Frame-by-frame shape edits
((
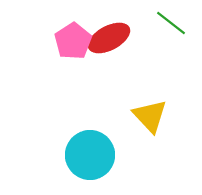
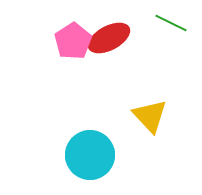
green line: rotated 12 degrees counterclockwise
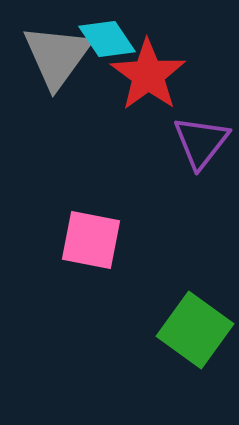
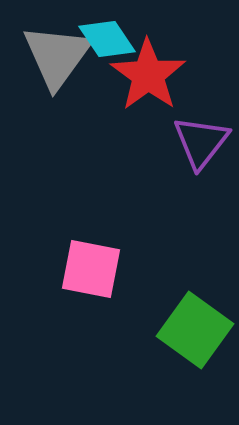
pink square: moved 29 px down
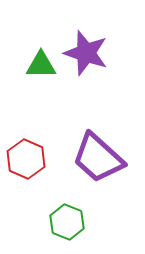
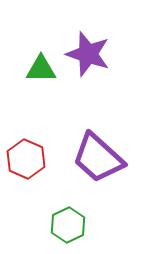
purple star: moved 2 px right, 1 px down
green triangle: moved 4 px down
green hexagon: moved 1 px right, 3 px down; rotated 12 degrees clockwise
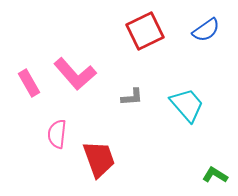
))
WORK REQUIRED: Transcribe the lines above exactly, setting aside any picture among them.

REPLY:
green line: rotated 12 degrees counterclockwise
pink square: moved 29 px down
purple star: moved 2 px right, 1 px down
green triangle: moved 4 px down
green hexagon: moved 1 px right, 3 px down; rotated 12 degrees clockwise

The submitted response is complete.